-------- RECORD SET --------

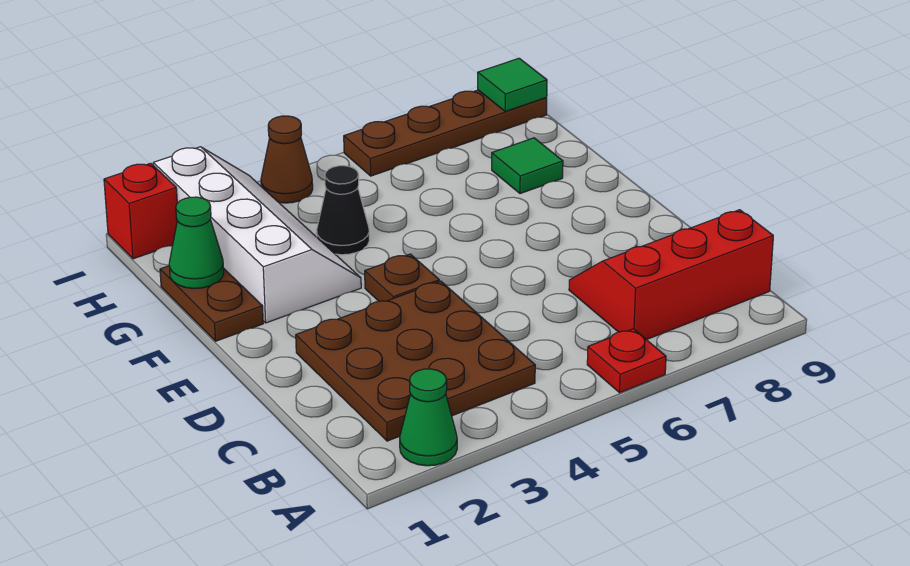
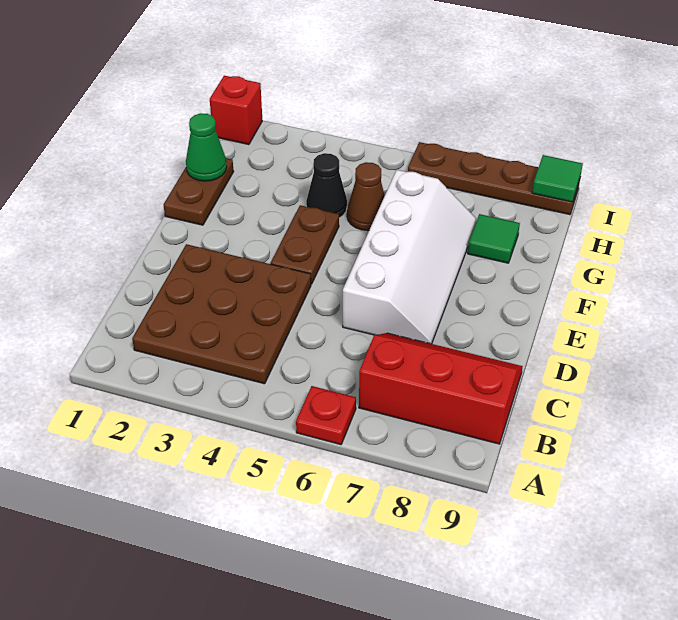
green cone A2 level 1 -> none
brown plate E4 level 1 -> brown plate E4:F4 level 1
white slope F2:I3 level 1 top 2 -> white slope D6:G7 level 1 top 6
brown cone I4 level 1 -> brown cone G5 level 1

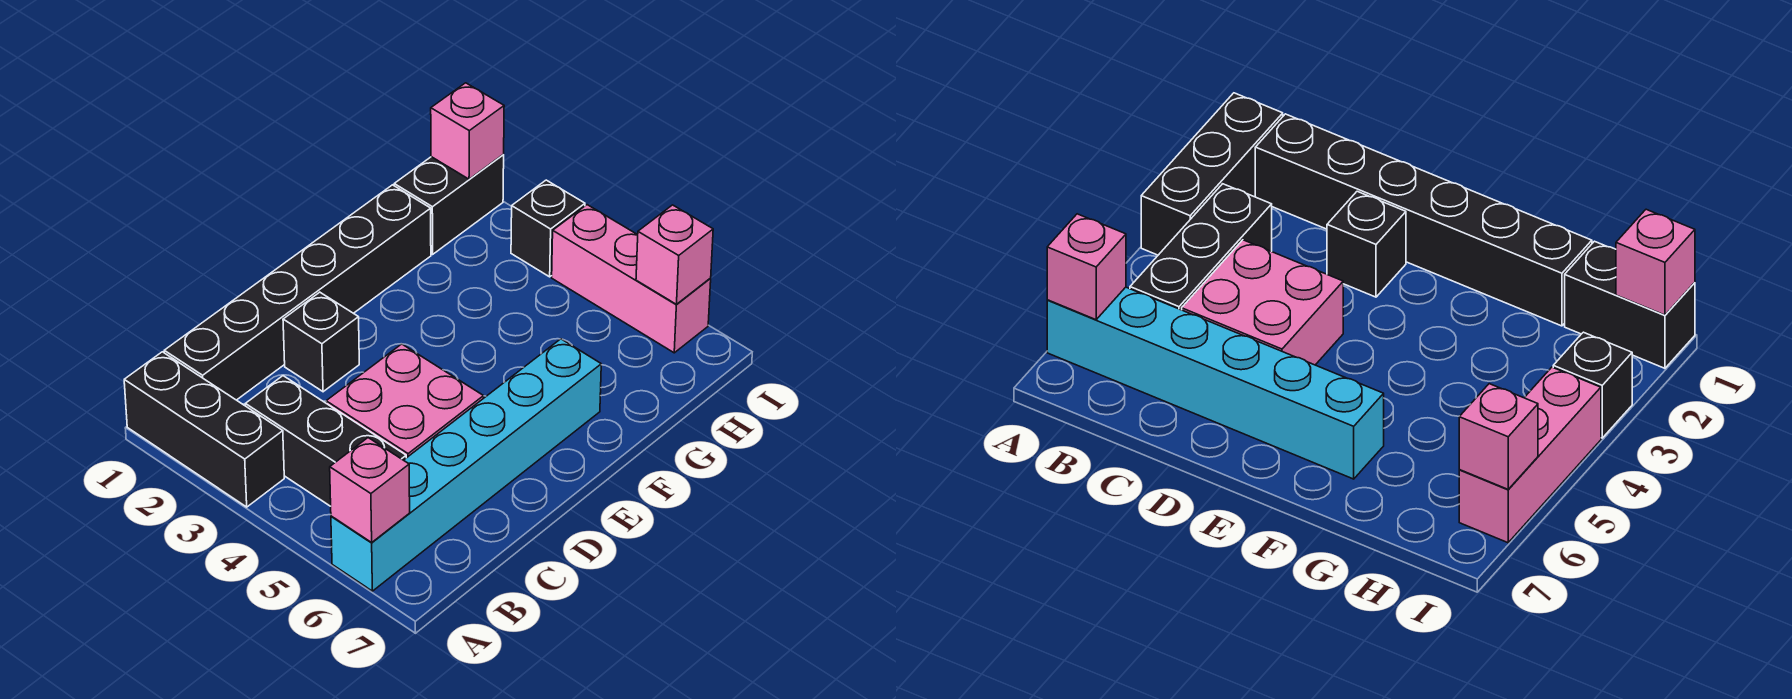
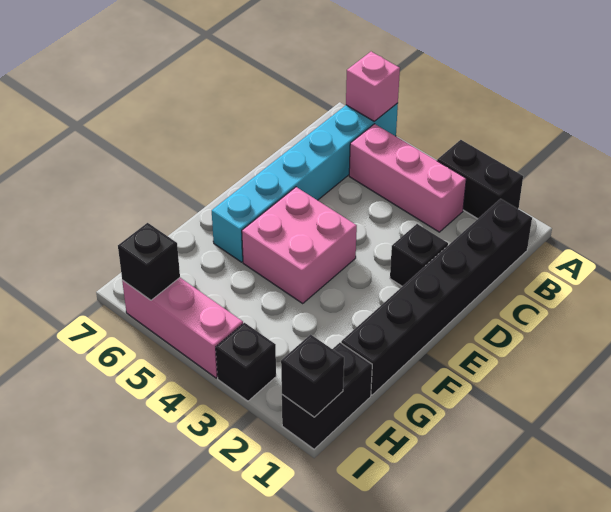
black brick A1:A3 level 1 -> black brick A2:A3 level 1
black brick B3:B5 level 1 -> pink brick B3:B5 level 1
pink brick C4:D5 level 1 -> pink brick E4:F5 level 1
pink brick I1 level 2 -> black brick I1 level 2
pink brick I6 level 2 -> black brick I6 level 2

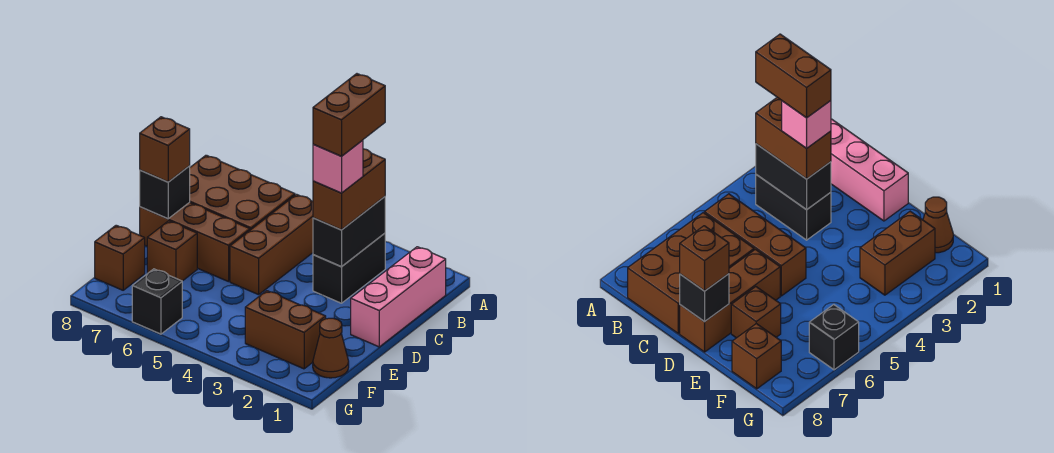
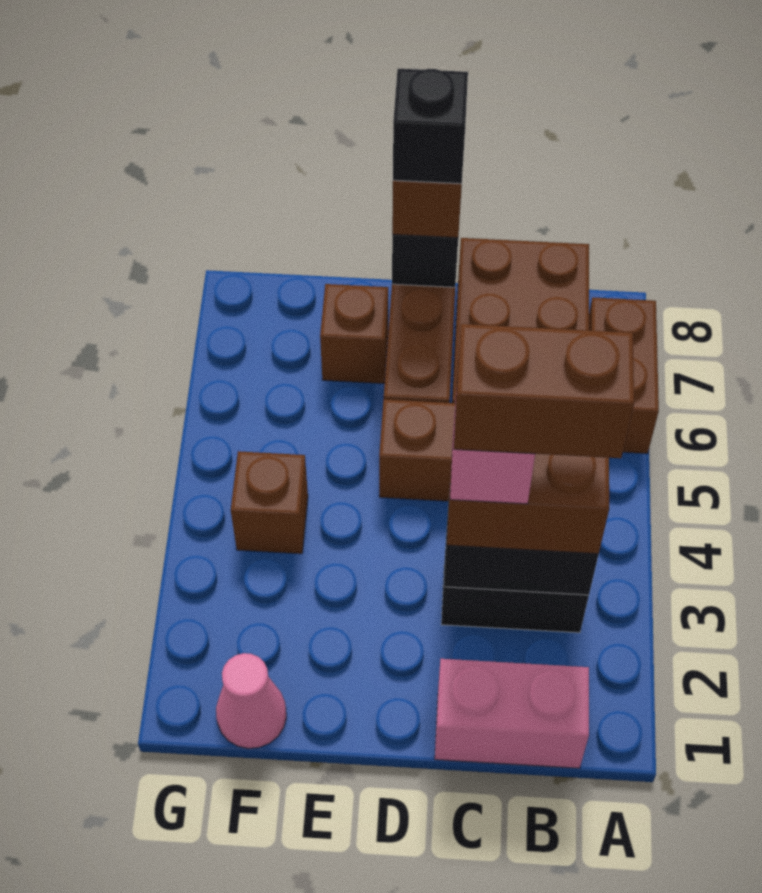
pink brick B1:D1 level 1 -> pink brick B1:C1 level 1
brown cone F1 level 1 -> pink cone F1 level 1
brown brick F2:F3 level 1 -> brown brick A6:A7 level 1
brown brick F8 level 1 -> brown brick F4 level 1
black brick G6 level 1 -> black brick D8 level 4

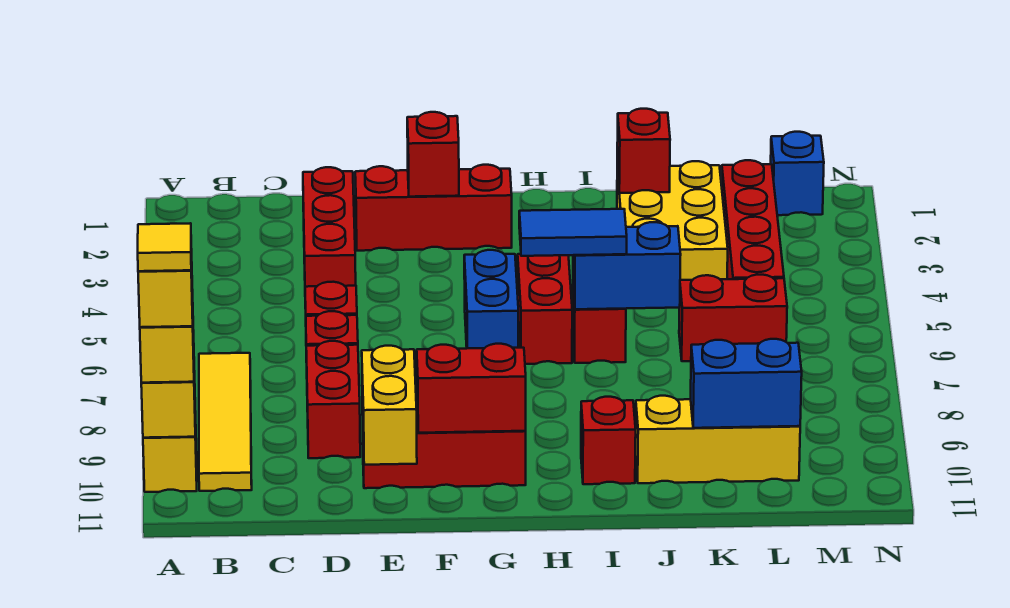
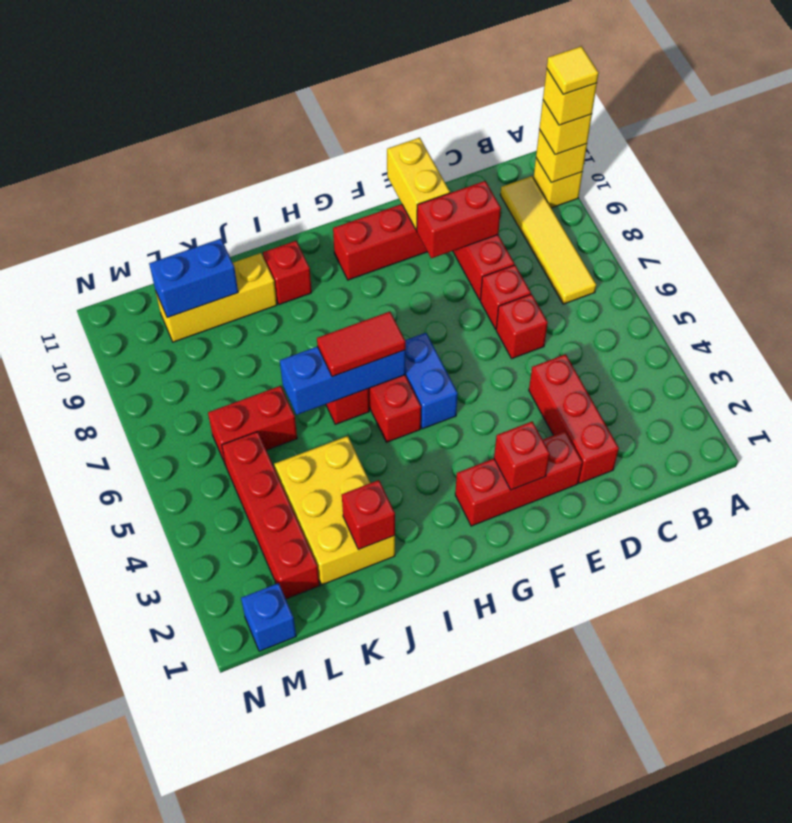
red brick F10:G10 level 2 -> red brick D9:E9 level 2
blue tile H6:I6 level 3 -> red tile H6:I6 level 3
blue brick I6:J6 level 2 -> blue brick H6:J6 level 2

--------

### TASK INSTRUCTIONS
Word for word, retype the lines from the one that contains "pink brick C4:D5" through the final line of the data, both ends included, excluding pictures.

### EXERCISE OUTPUT
pink brick C4:D5 level 1 -> pink brick E4:F5 level 1
pink brick I1 level 2 -> black brick I1 level 2
pink brick I6 level 2 -> black brick I6 level 2

pink brick B1:D1 level 1 -> pink brick B1:C1 level 1
brown cone F1 level 1 -> pink cone F1 level 1
brown brick F2:F3 level 1 -> brown brick A6:A7 level 1
brown brick F8 level 1 -> brown brick F4 level 1
black brick G6 level 1 -> black brick D8 level 4

red brick F10:G10 level 2 -> red brick D9:E9 level 2
blue tile H6:I6 level 3 -> red tile H6:I6 level 3
blue brick I6:J6 level 2 -> blue brick H6:J6 level 2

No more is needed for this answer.